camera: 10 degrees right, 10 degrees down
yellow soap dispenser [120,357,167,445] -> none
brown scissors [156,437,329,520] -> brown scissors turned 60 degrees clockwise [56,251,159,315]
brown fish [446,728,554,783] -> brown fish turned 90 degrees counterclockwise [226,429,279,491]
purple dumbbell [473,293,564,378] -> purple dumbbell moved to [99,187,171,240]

*-*-*

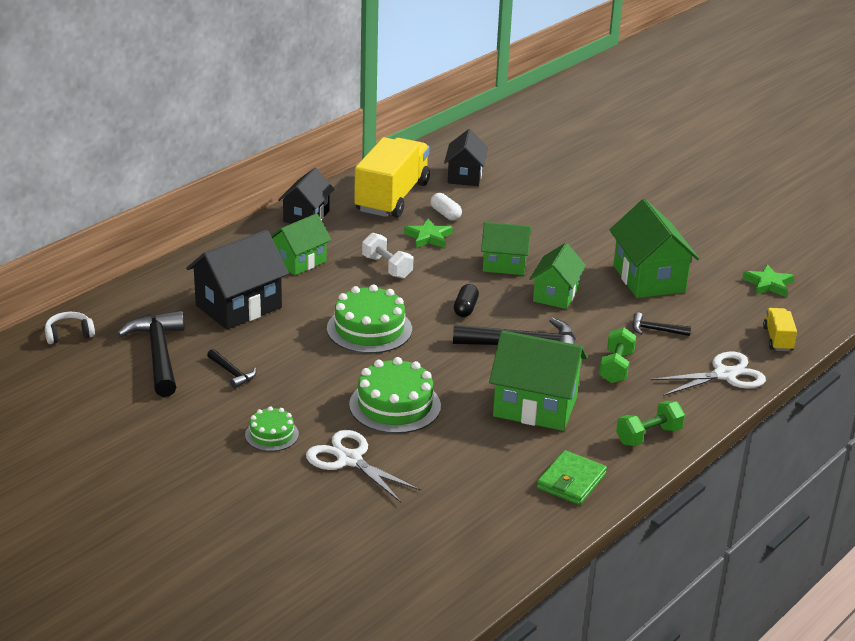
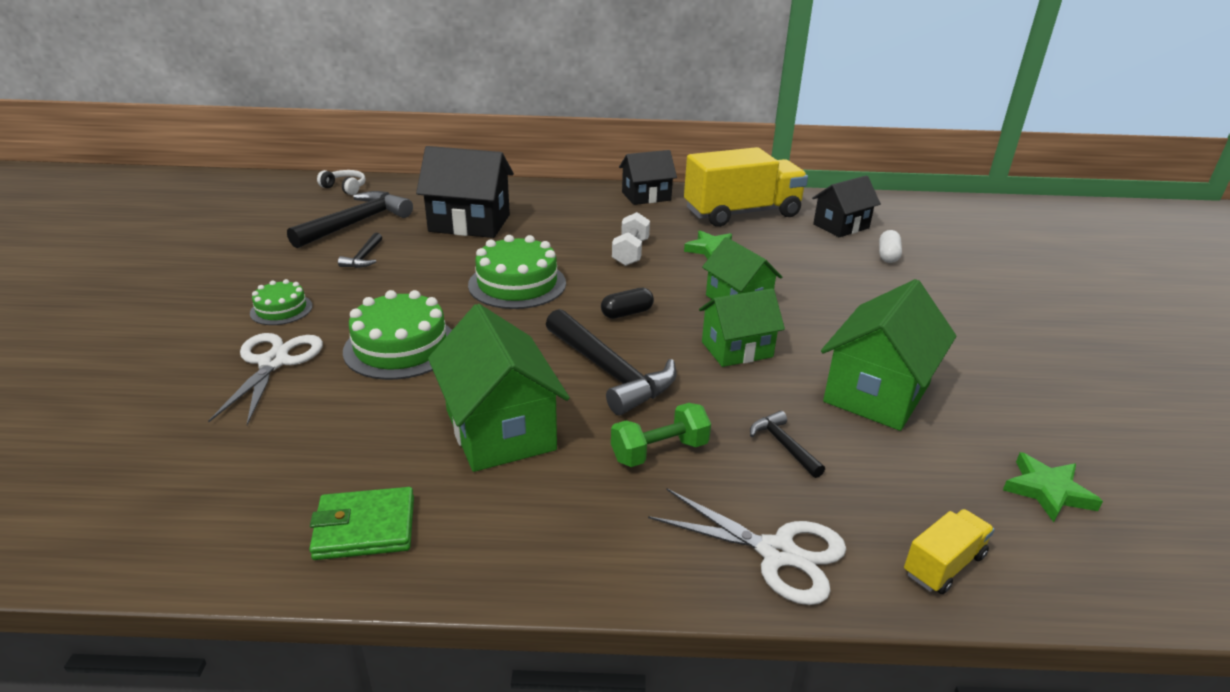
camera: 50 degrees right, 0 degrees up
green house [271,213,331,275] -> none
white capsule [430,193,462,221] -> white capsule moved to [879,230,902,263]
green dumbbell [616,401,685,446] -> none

*-*-*

→ **Assigned task**
Taking the line with "yellow soap dispenser" as the first and the line with "purple dumbbell [473,293,564,378]" as the last, retype that stretch of the data above exactly, with no other lines.

→ **Output**
yellow soap dispenser [120,357,167,445] -> none
brown scissors [156,437,329,520] -> brown scissors turned 60 degrees clockwise [56,251,159,315]
brown fish [446,728,554,783] -> brown fish turned 90 degrees counterclockwise [226,429,279,491]
purple dumbbell [473,293,564,378] -> purple dumbbell moved to [99,187,171,240]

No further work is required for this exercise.